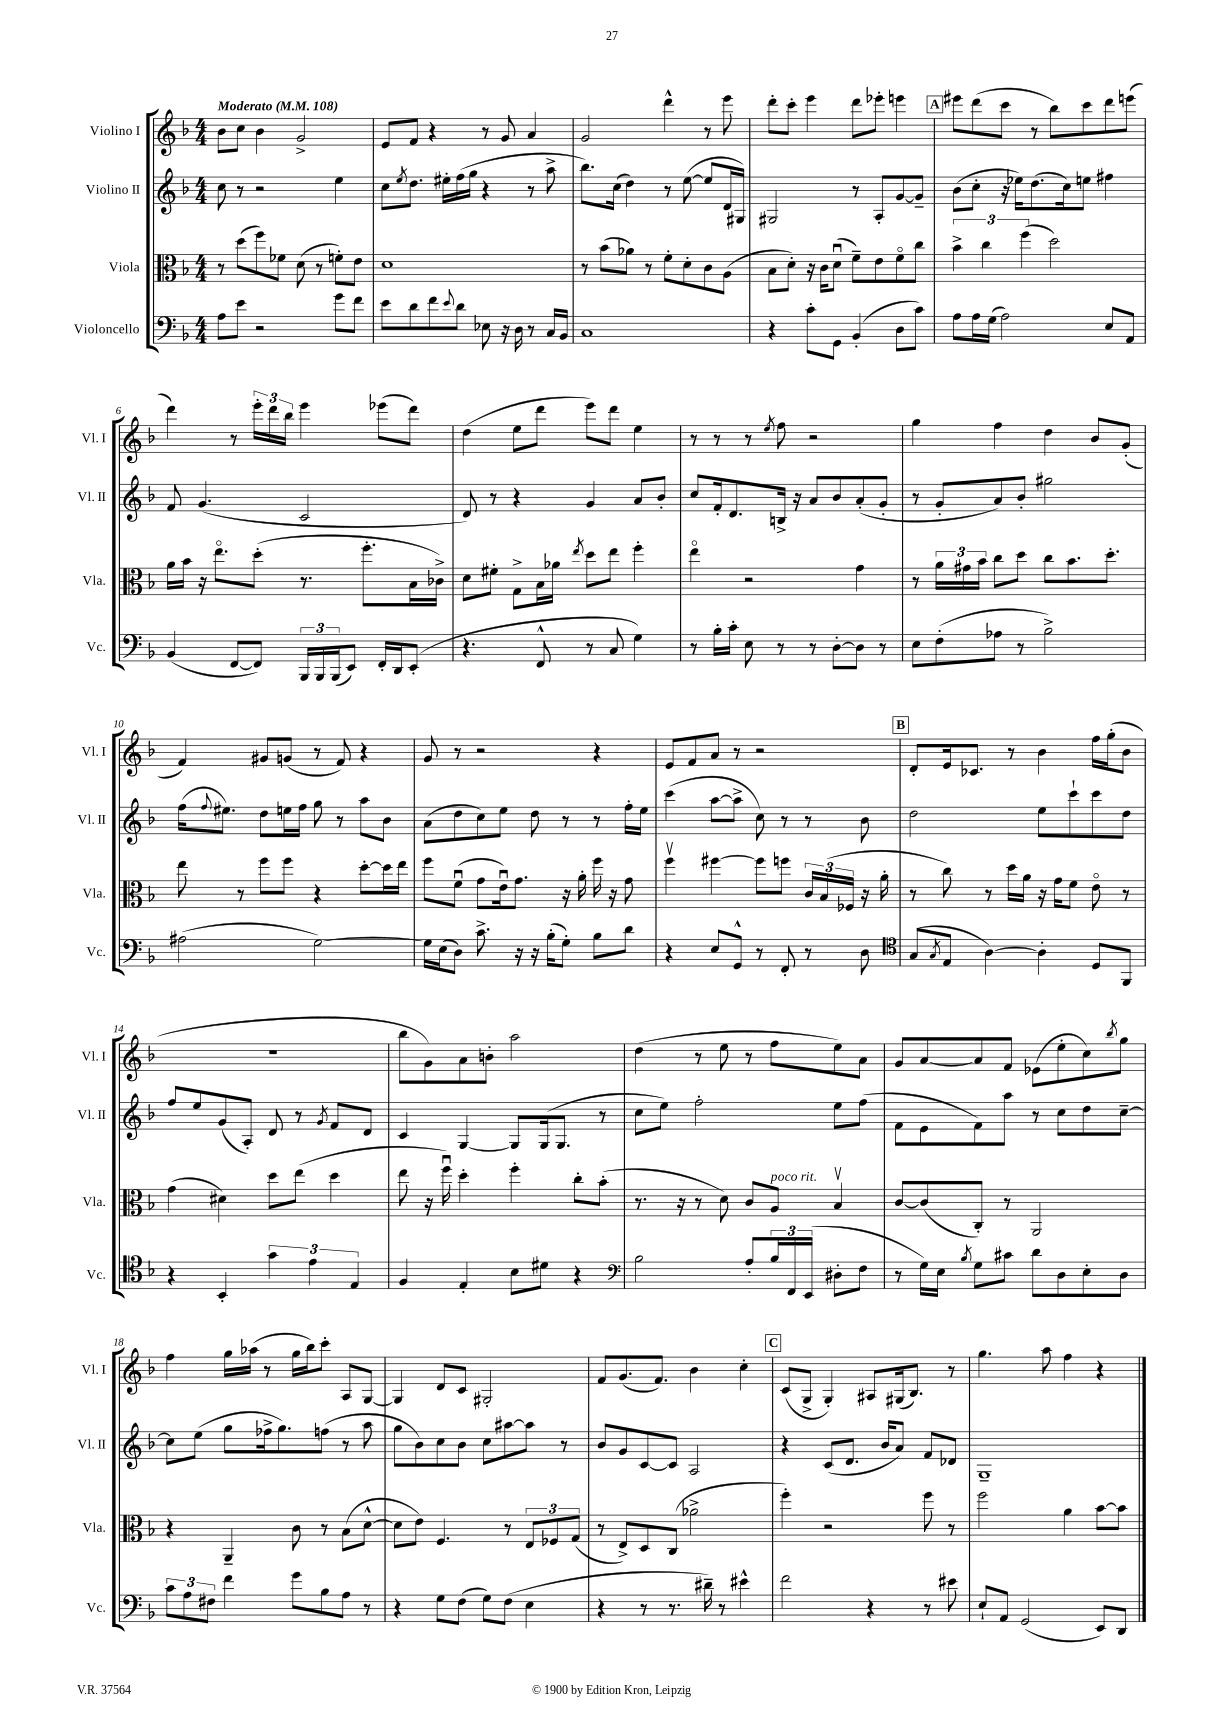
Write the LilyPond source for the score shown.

<<
\new StaffGroup <<
\new Staff = "s0" \with { instrumentName = "Violino I" shortInstrumentName = "Vl. I" } {
    \clef treble \key f \major \numericTimeSignature \time 4/4 \tempo "Moderato" 4 = 108
    bes'8 c''8 bes'4 g'2-> |
    e'8 f'8 r4 r8 g'8 a'4 |
    g'2 d'''4-^ r8 e'''8 |
    d'''8-. c'''8-. e'''4 d'''8 ees'''8-. e'''4 |
    \mark \markup { \box "A" } eis'''8 d'''8( c'''8 r8 bes''8) c'''8 d'''8 e'''8( |
    d'''4) r8 \tuplet 3/2 { e'''16-. d'''16 bes''16 } e'''4 ees'''8( d'''8) |
    d''4( e''8 d'''8 e'''8) d'''8 e''4 |
    r8 r8 r8 \acciaccatura { e''8 } f''8 r2 |
    g''4 f''4 d''4 bes'8 g'8-.( |
    f'4) gis'8 g'8( r8 f'8) r4 |
    g'8 r8 r2 r4 |
    e'8 f'8 a'8 r8 r2 |
    \mark \markup { \box "B" } d'8-. e'16 ces'8. r8 bes'4 f''16 g''16-.( bes'8 |
    R1 |
    bes''8 g'8) a'8 b'8-. a''2 |
    d''4( r8 e''8 r8 f''8 e''8) a'8 |
    g'8 a'8~ a'8 f'8 ees'8( e''8-. c''8) \acciaccatura { bes''8 } g''8 |
    f''4 g''16 aes''16( r8 g''16 bes''16) c'''8-. a8 g8~ |
    g4 d'8 c'8 gis2-. |
    f'8 g'8.( f'8.) bes'4 c''4-. |
    \mark \markup { \box "C" } c'8( g8-> g4-.) ais8 gis16( bes8.) r8 |
    g''4. a''8 f''4 r4 \bar "|." |
}
\new Staff = "s1" \with { instrumentName = "Violino II" shortInstrumentName = "Vl. II" } {
    \clef treble \key f \major \numericTimeSignature \time 4/4
    c''8 r8 r2 e''4 |
    c''8 \acciaccatura { e''8 } d''8. eis''16-. f''16( g''16 r4 r8 a''8-> |
    bes''8.) c''16( d''4) r8 e''8~( e''8 d'16 gis16) |
    gis2 r8 a8-. g'8~ g'8-- |
    \mark \markup { \box "A" } bes'8( c''8-. r16 ees''16) d''8.( c''16) e''8 fis''4 |
    f'8 g'4.( c'2 |
    d'8) r8 r4 g'4 a'8 bes'8-. |
    c''8 f'16-. d'8. b16-> r16 a'8 bes'8 a'8-.( g'8-. |
    r8 g'8-. a'8) bes'8-. gis''2 |
    f''16( \appoggiatura { f''8 } eis''8.) d''8 e''16 f''16 g''8 r8 a''8 bes'8 |
    a'8( d''8 c''8) e''8 d''8 r8 r8 f''16-. e''16 |
    c'''4( a''8~ a''8-> c''8) r8 r8 bes'8 |
    \mark \markup { \box "B" } d''2 e''8 c'''8-! c'''8 d''8 |
    f''8 e''8 g'8( a8-.) d'8 r8 \acciaccatura { g'8 } f'8 d'8 |
    c'4 g4~ g8 g16( g8. r8 |
    c''8 e''8) f''2-. e''8 f''8( |
    f'8 e'8 f'8) a''8 r8 c''8 d''8 c''8~-- |
    c''8 e''8( g''8 fes''16-> g''8.) f''8( r8 a''8 |
    g''8 bes'8) c''8 bes'8 c''8 ais''8~ ais''8 r8 |
    bes'8 g'8 c'8~ c'8 a2 |
    \mark \markup { \box "C" } r4 c'8( d'8. bes'16 a'8) f'8 des'8 |
    g1-- \bar "|." |
}
\new Staff = "s2" \with { instrumentName = "Viola" shortInstrumentName = "Vla." } {
    \clef alto \key f \major \numericTimeSignature \time 4/4
    r8 d''8( f''8) fes'8 d'8( r8 f'8-.) e'8 |
    d'1 |
    r8 bes'8( aes'8) r8 f'8-. d'8-. c'8 a8( |
    bes8 d'8-.) r16 c'16 d'8\downbow( f'8--) e'8 f'8\flageolet c''8 |
    \mark \markup { \box "A" } \tuplet 3/2 { bes'4-> c''4 f''4( } d''2) |
    a'16 bes'16 r16 e''8.\flageolet d''8-.( r8. f''8.-. bes16 ces'16->) |
    d'8 fis'8-. g8-> bes16 aes'16 \acciaccatura { e''8 } d''8 e''8 f''4-. |
    e''4\flageolet r2 g'4 |
    r8 \tuplet 3/2 { a'16 gis'16 bes'16 } c''8 d''8 c''8 bes'8. d''8.-. |
    e''8 r8 f''8 f''8 r4 d''8~-. d''16 e''16 |
    f''8 f'8\downbow( g'8 e'16\downbow) g'8. r16 a'16-. f''16 r16 g'8 |
    f''4\upbow fis''4~ fis''8 f''8 \tuplet 3/2 { c'16 bes16( fes16 } r16 a'16-. |
    \mark \markup { \box "B" } r8 c''8) r8 d''16 a'16 r16 g'16 f'8 e'8\flageolet r8 |
    g'4( dis'4) d''8 e''8( d''4 |
    e''8 r16 f''16\downbow) d''4-. f''4-. c''8-. bes'8-.( |
    r8. r16 r8 d'8) c'8 a8^\markup { \italic "poco rit." } bes4\upbow |
    c'8~ c'8( c8-.) r8 a,2 |
    r4 a,4-- c'8 r8 bes8( d'8~-^ |
    d'8 e'8) f4. r8 \tuplet 3/2 { e8 fes8 g8( } |
    r8 e8->) d8 c8( aes'2-> |
    \mark \markup { \box "C" } f''4-.) r2 f''8 r8 |
    f''2 a'4 bes'8~ bes'8 \bar "|." |
}
\new Staff = "s3" \with { instrumentName = "Violoncello" shortInstrumentName = "Vc." } {
    \clef bass \key f \major \numericTimeSignature \time 4/4
    a8 e'8 r2 g'8 f'8 |
    e'8 d'8 f'8 \appoggiatura { e'8 } d'8 ees8 r16 d16 r8 c16 bes,16 |
    c1 |
    r4 c'8-. g,8 bes,4-.( d8 c'8) |
    \mark \markup { \box "A" } a8 a16 g16( a2) e8 a,8 |
    bes,4( f,8~ f,8) \tuplet 3/2 { bes,,16 bes,,16 bes,,16( } e,8) f,16-. d,16 e,8-.( |
    r4. f,8-^ r8 c8 g4) |
    r8 bes16-. c'16-. e8 r8 r8 d8~-. d8 r8 |
    e8 f8-.( aes8 r8 bes2->) |
    ais2( g2~) |
    g16 e16( d8) c'8.-> r16 r16 bes16-.( g8-.) bes8 d'8 |
    r4 e8 g,8-^ r8 f,8-. r8 d8 |
    \mark \markup { \box "B" } \clef tenor g8( \acciaccatura { g8 } e8 a4~) a4-. d8 f,8 |
    r4 bes,4-. \tuplet 3/2 { g'4 e'4 e4 } |
    f4 e4-. bes8 dis'8 r4 |
    \clef bass bes2 a8-. \tuplet 3/2 { bes16 f,16 e,16( } dis8-. f8 |
    r8 g16) e16 \acciaccatura { bes8 } g8 cis'8 d'8 d8 e8-. d8 |
    \tuplet 3/2 { c'8 a8 fis8 } f'4 g'8 bes8 a8 r8 |
    r4 g8 f8( g8) f8( e4 |
    r4 r8 r8. dis'16--) r8 eis'4-^ |
    \mark \markup { \box "C" } f'2 r4 r8 eis'8 |
    e8-! a,8 g,2( e,8) d,8 \bar "|." |
}
>>
>>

**Written instruction:** Pull out every line in the entries above that contains the string "treble".

**Full output:**
    \clef treble \key f \major \numericTimeSignature \time 4/4 \tempo "Moderato" 4 = 108
    \clef treble \key f \major \numericTimeSignature \time 4/4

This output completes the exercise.